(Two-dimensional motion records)
Content starts

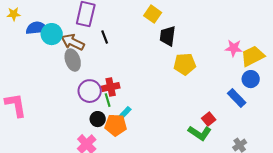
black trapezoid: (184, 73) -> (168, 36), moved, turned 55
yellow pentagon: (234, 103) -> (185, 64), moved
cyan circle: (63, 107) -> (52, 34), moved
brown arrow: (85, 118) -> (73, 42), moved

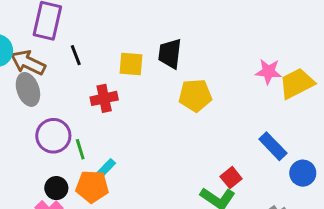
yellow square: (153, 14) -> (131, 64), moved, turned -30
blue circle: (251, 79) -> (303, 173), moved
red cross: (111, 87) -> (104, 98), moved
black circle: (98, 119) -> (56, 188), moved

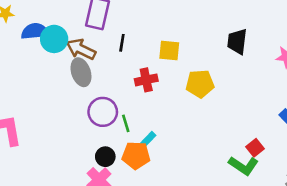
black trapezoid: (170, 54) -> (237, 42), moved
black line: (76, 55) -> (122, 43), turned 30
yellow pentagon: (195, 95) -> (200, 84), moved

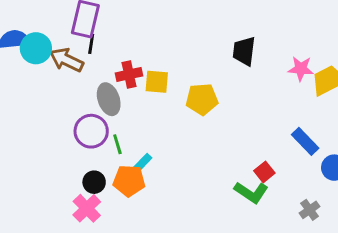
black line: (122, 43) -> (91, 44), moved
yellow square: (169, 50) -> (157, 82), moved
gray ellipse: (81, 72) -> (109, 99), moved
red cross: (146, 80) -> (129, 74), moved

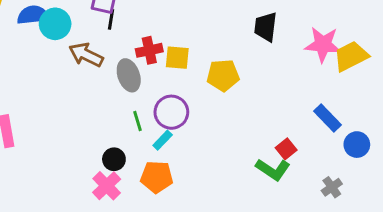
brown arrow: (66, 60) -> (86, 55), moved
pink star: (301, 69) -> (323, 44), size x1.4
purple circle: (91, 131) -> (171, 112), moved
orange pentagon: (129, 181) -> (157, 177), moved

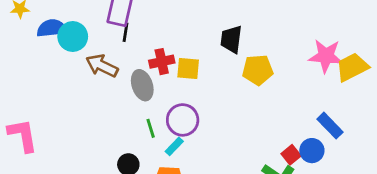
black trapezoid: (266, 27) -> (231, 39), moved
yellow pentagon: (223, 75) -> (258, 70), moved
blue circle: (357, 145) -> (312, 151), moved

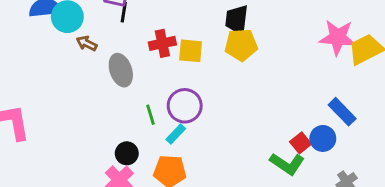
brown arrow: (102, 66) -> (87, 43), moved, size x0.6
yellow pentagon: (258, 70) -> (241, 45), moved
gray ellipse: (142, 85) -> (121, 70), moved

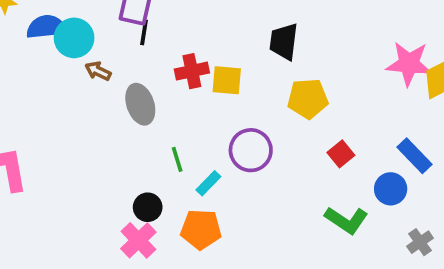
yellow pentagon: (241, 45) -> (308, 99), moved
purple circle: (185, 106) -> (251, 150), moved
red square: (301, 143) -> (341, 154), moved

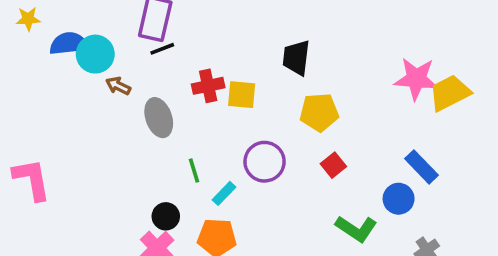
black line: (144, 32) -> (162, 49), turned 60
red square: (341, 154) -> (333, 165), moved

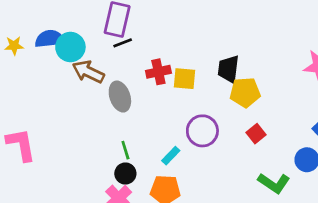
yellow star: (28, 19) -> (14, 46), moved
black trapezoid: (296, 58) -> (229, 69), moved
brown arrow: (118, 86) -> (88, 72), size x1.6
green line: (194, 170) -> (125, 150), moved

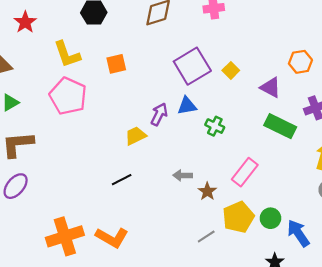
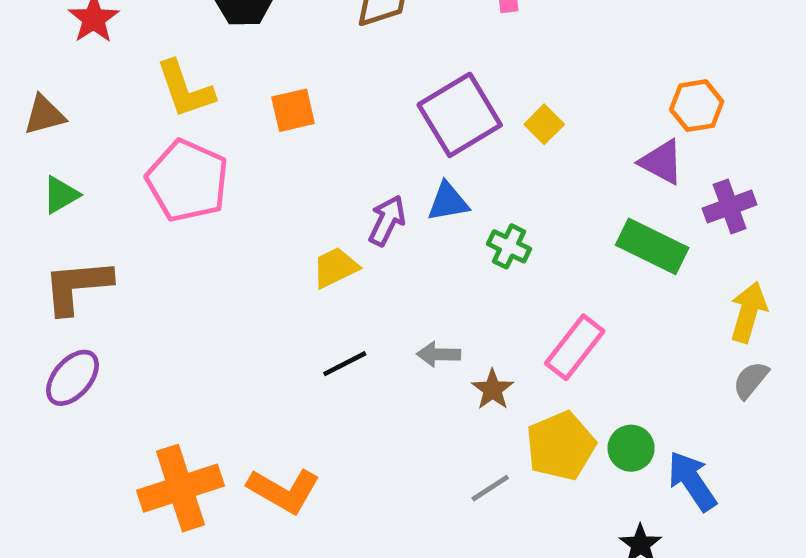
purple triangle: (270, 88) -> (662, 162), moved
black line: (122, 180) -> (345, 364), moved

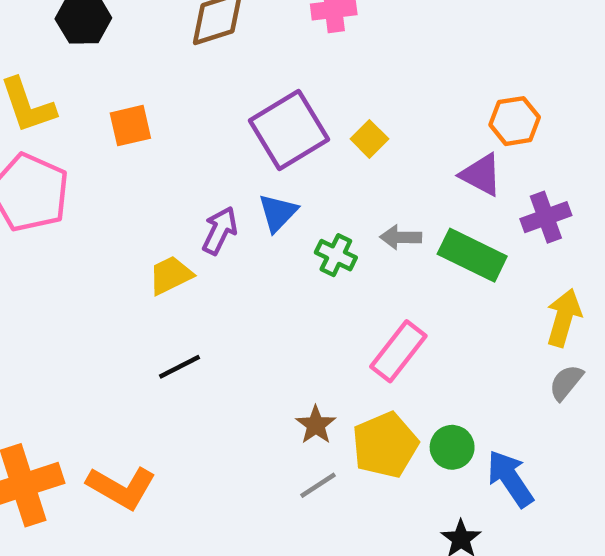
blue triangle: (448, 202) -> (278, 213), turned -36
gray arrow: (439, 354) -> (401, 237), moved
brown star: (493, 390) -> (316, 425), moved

Content ends

Leaving out any images, restate every record word for word.

# Written solution
black trapezoid: (184, 73) -> (168, 36), moved, turned 55
yellow pentagon: (234, 103) -> (185, 64), moved
cyan circle: (63, 107) -> (52, 34), moved
brown arrow: (85, 118) -> (73, 42), moved

yellow square: (153, 14) -> (131, 64), moved, turned -30
blue circle: (251, 79) -> (303, 173), moved
red cross: (111, 87) -> (104, 98), moved
black circle: (98, 119) -> (56, 188), moved

black trapezoid: (170, 54) -> (237, 42), moved
black line: (76, 55) -> (122, 43), turned 30
yellow pentagon: (195, 95) -> (200, 84), moved

black line: (122, 43) -> (91, 44), moved
yellow square: (169, 50) -> (157, 82), moved
gray ellipse: (81, 72) -> (109, 99), moved
red cross: (146, 80) -> (129, 74), moved

brown arrow: (66, 60) -> (86, 55), moved
pink star: (301, 69) -> (323, 44), size x1.4
purple circle: (91, 131) -> (171, 112), moved
orange pentagon: (129, 181) -> (157, 177), moved

black trapezoid: (266, 27) -> (231, 39), moved
yellow pentagon: (223, 75) -> (258, 70), moved
blue circle: (357, 145) -> (312, 151), moved

brown arrow: (102, 66) -> (87, 43), moved, size x0.6
yellow pentagon: (258, 70) -> (241, 45), moved
gray ellipse: (142, 85) -> (121, 70), moved

yellow pentagon: (241, 45) -> (308, 99), moved
purple circle: (185, 106) -> (251, 150), moved
red square: (301, 143) -> (341, 154), moved

black line: (144, 32) -> (162, 49), turned 60
red square: (341, 154) -> (333, 165), moved

yellow star: (28, 19) -> (14, 46), moved
black trapezoid: (296, 58) -> (229, 69), moved
brown arrow: (118, 86) -> (88, 72), size x1.6
green line: (194, 170) -> (125, 150), moved

purple triangle: (270, 88) -> (662, 162), moved
black line: (122, 180) -> (345, 364), moved

blue triangle: (448, 202) -> (278, 213), turned -36
gray arrow: (439, 354) -> (401, 237), moved
brown star: (493, 390) -> (316, 425), moved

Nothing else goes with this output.